The problem: Restate the records word for word. Include no pictures.

Exercise data:
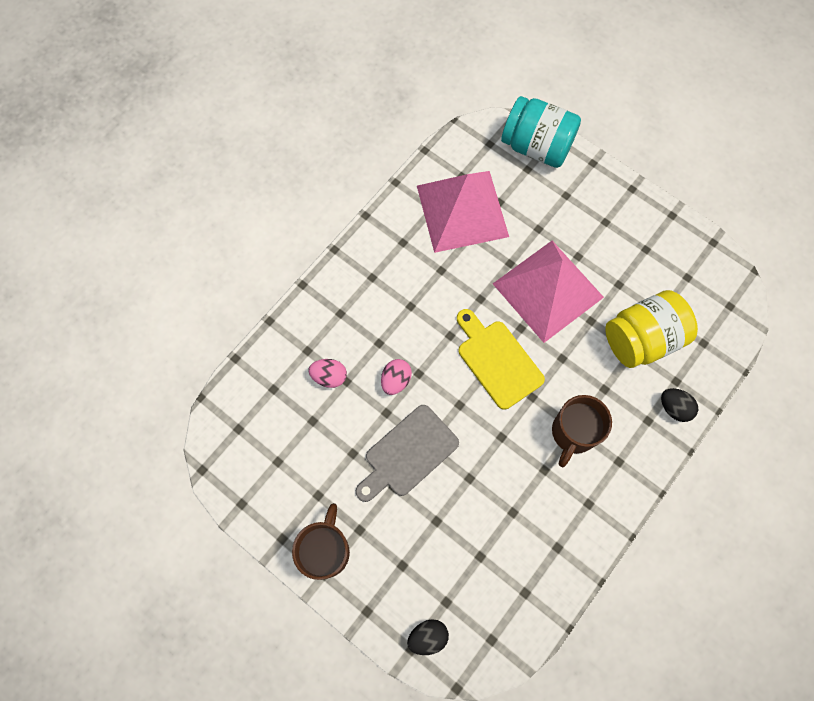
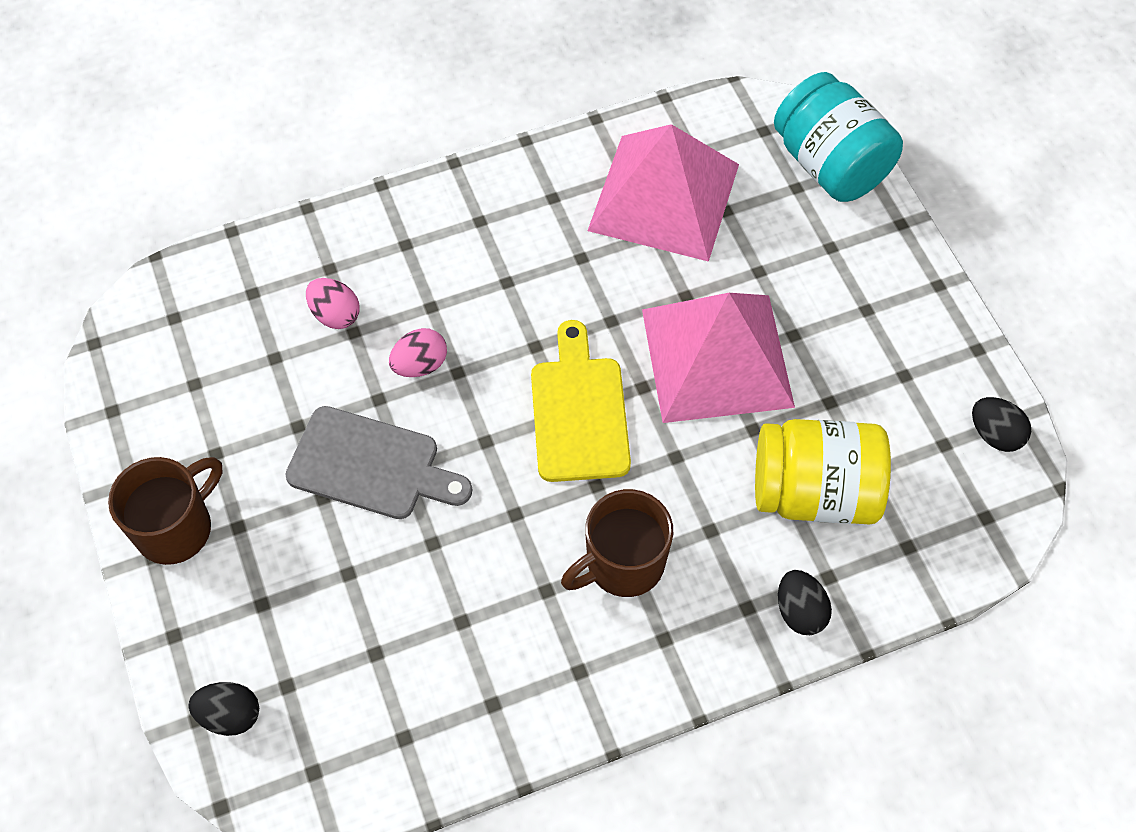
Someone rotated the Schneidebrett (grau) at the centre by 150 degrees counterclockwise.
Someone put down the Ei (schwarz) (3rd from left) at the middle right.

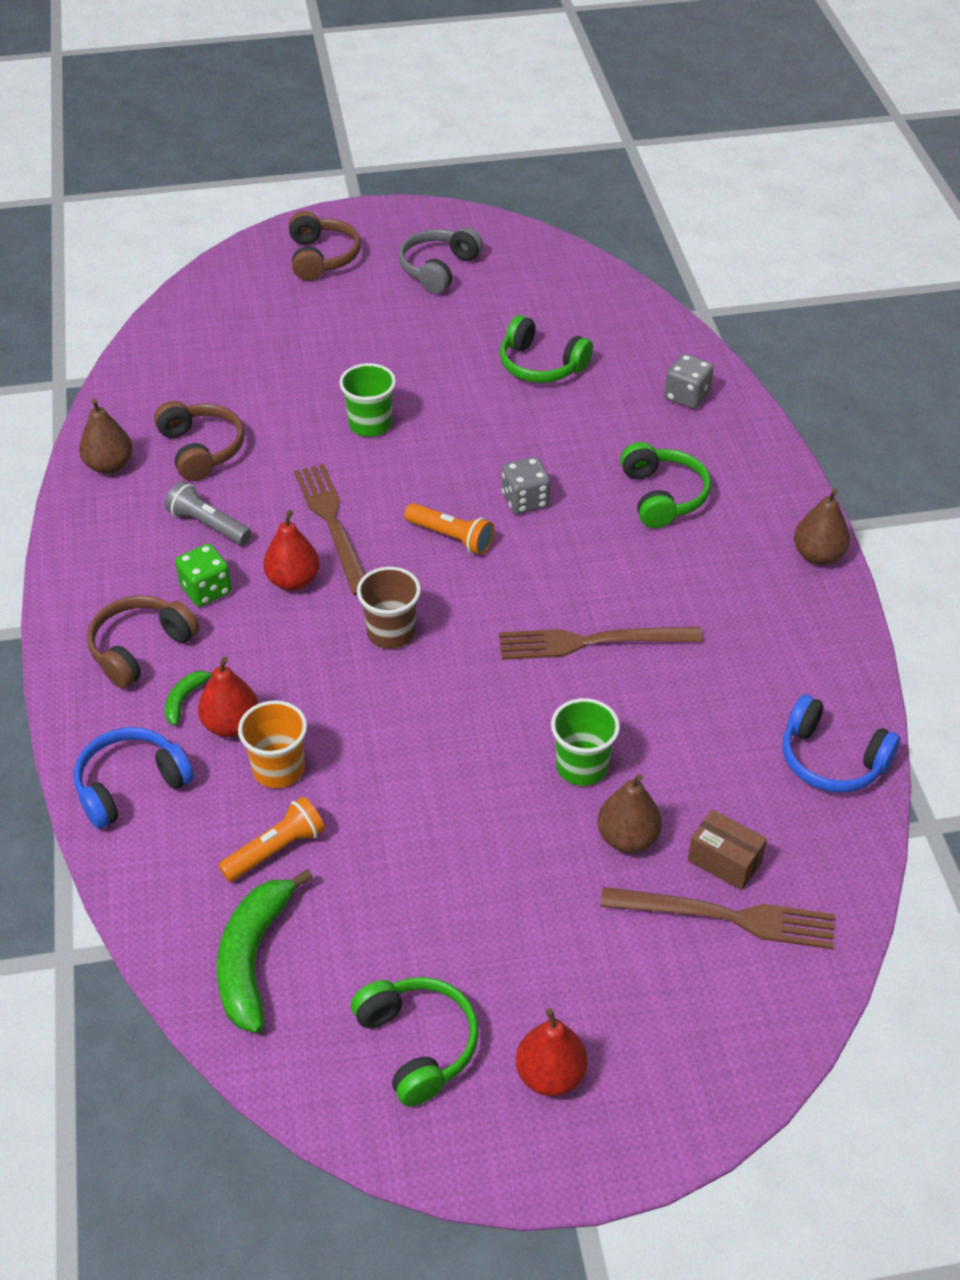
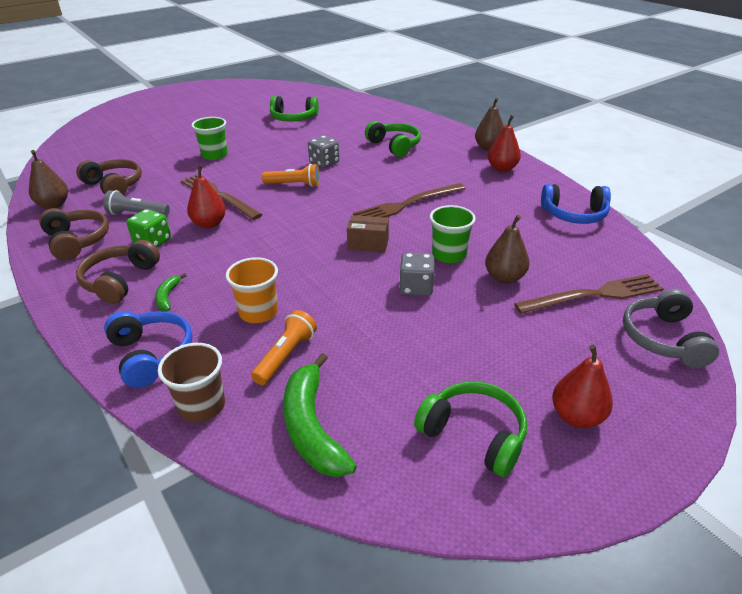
Someone carried the Kopfhörer (braun) (3rd from left in the first image) from the top centre to the middle left.
Someone carried the Kopfhörer (grau) from the top centre to the middle right.
Someone carried the Spielwürfel (grau) (2nd from left) from the top right to the centre.
Someone carried the Becher (braun) from the centre to the middle left.
Someone carried the Birne (rot) (1st from left in the first image) from the middle left to the top right.
Someone rotated the Kopfhörer (blau) (1st from left) at the middle left by 120 degrees clockwise.
Someone carried the Schachtel (braun) from the middle right to the centre.

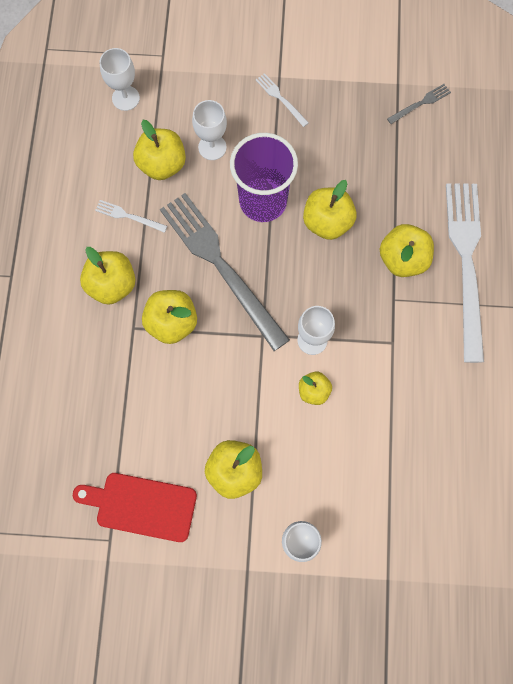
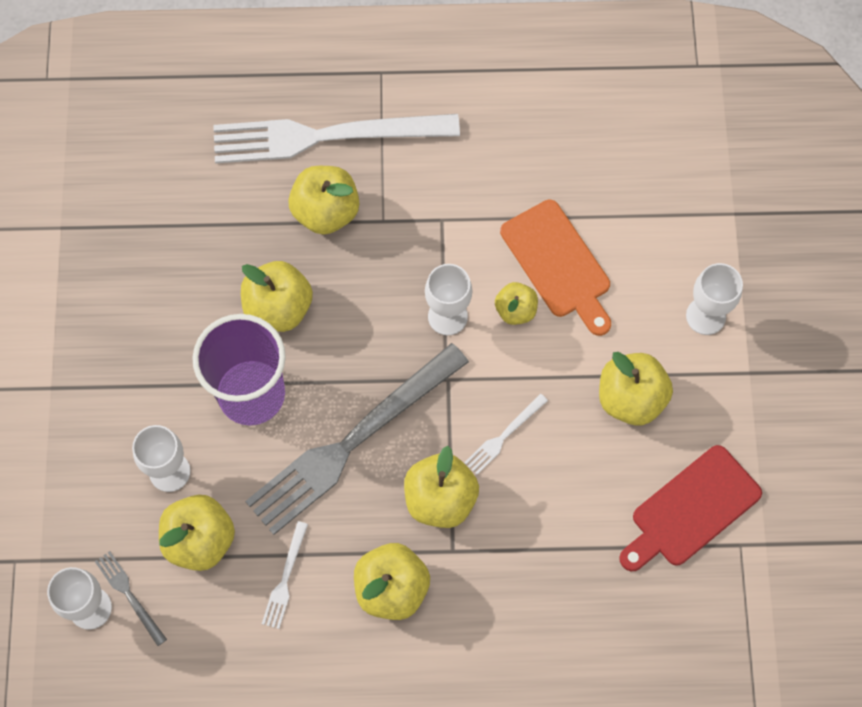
Someone carried the Gabel (weiß) (2nd from left in the first image) from the top centre to the centre.
Someone carried the Gabel (grau) (2nd from left in the first image) from the top right to the bottom left.
Someone rotated the Schneidebrett (rot) at the bottom left by 45 degrees clockwise.
Someone put down the Schneidebrett (orange) at the centre.

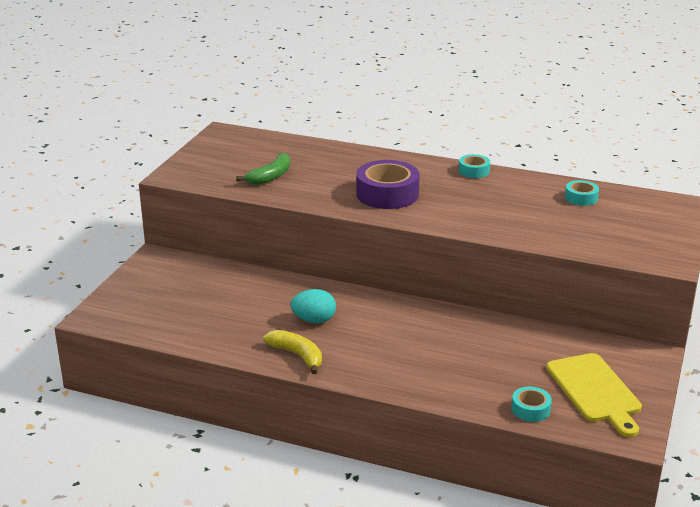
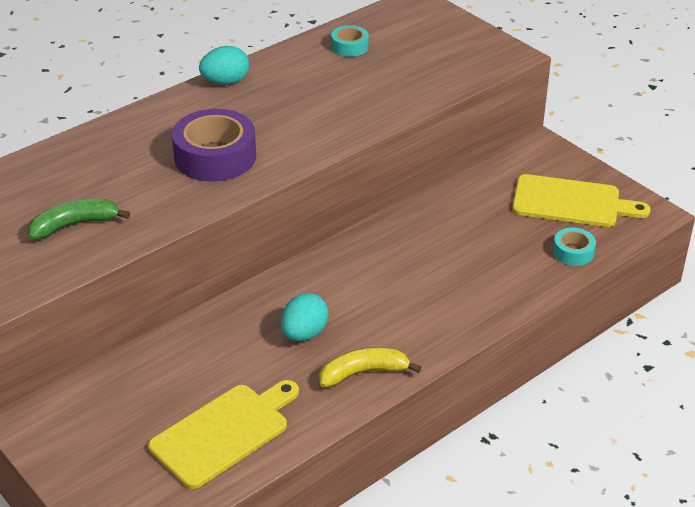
Someone rotated the Banane (grün) at the centre by 90 degrees counterclockwise.
Someone swapped the Klebeband (türkis) (1st from left) at the top right for the Ei (türkis) (1st from left) at the top left.
Someone put down the Schneidebrett (gelb) (1st from left) at the bottom left.

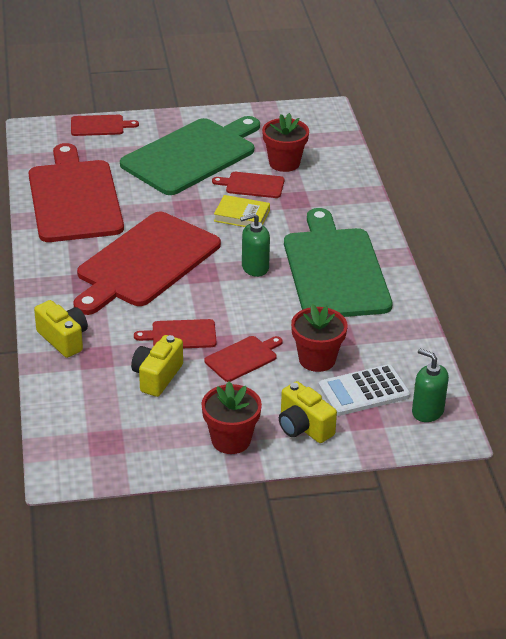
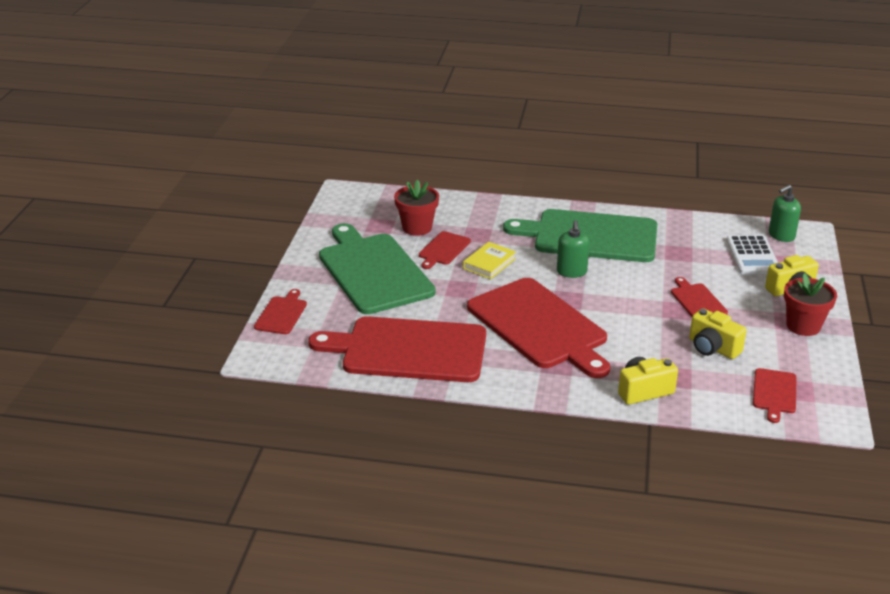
Someone took away the Blumentopf (rot) (3rd from left) at the centre.
Someone carried the Schneidebrett (rot) (4th from left in the first image) from the centre to the middle right.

Solution for this exercise:
Someone rotated the Schneidebrett (grau) at the centre by 150 degrees counterclockwise.
Someone put down the Ei (schwarz) (3rd from left) at the middle right.

Someone carried the Kopfhörer (braun) (3rd from left in the first image) from the top centre to the middle left.
Someone carried the Kopfhörer (grau) from the top centre to the middle right.
Someone carried the Spielwürfel (grau) (2nd from left) from the top right to the centre.
Someone carried the Becher (braun) from the centre to the middle left.
Someone carried the Birne (rot) (1st from left in the first image) from the middle left to the top right.
Someone rotated the Kopfhörer (blau) (1st from left) at the middle left by 120 degrees clockwise.
Someone carried the Schachtel (braun) from the middle right to the centre.

Someone carried the Gabel (weiß) (2nd from left in the first image) from the top centre to the centre.
Someone carried the Gabel (grau) (2nd from left in the first image) from the top right to the bottom left.
Someone rotated the Schneidebrett (rot) at the bottom left by 45 degrees clockwise.
Someone put down the Schneidebrett (orange) at the centre.

Someone rotated the Banane (grün) at the centre by 90 degrees counterclockwise.
Someone swapped the Klebeband (türkis) (1st from left) at the top right for the Ei (türkis) (1st from left) at the top left.
Someone put down the Schneidebrett (gelb) (1st from left) at the bottom left.

Someone took away the Blumentopf (rot) (3rd from left) at the centre.
Someone carried the Schneidebrett (rot) (4th from left in the first image) from the centre to the middle right.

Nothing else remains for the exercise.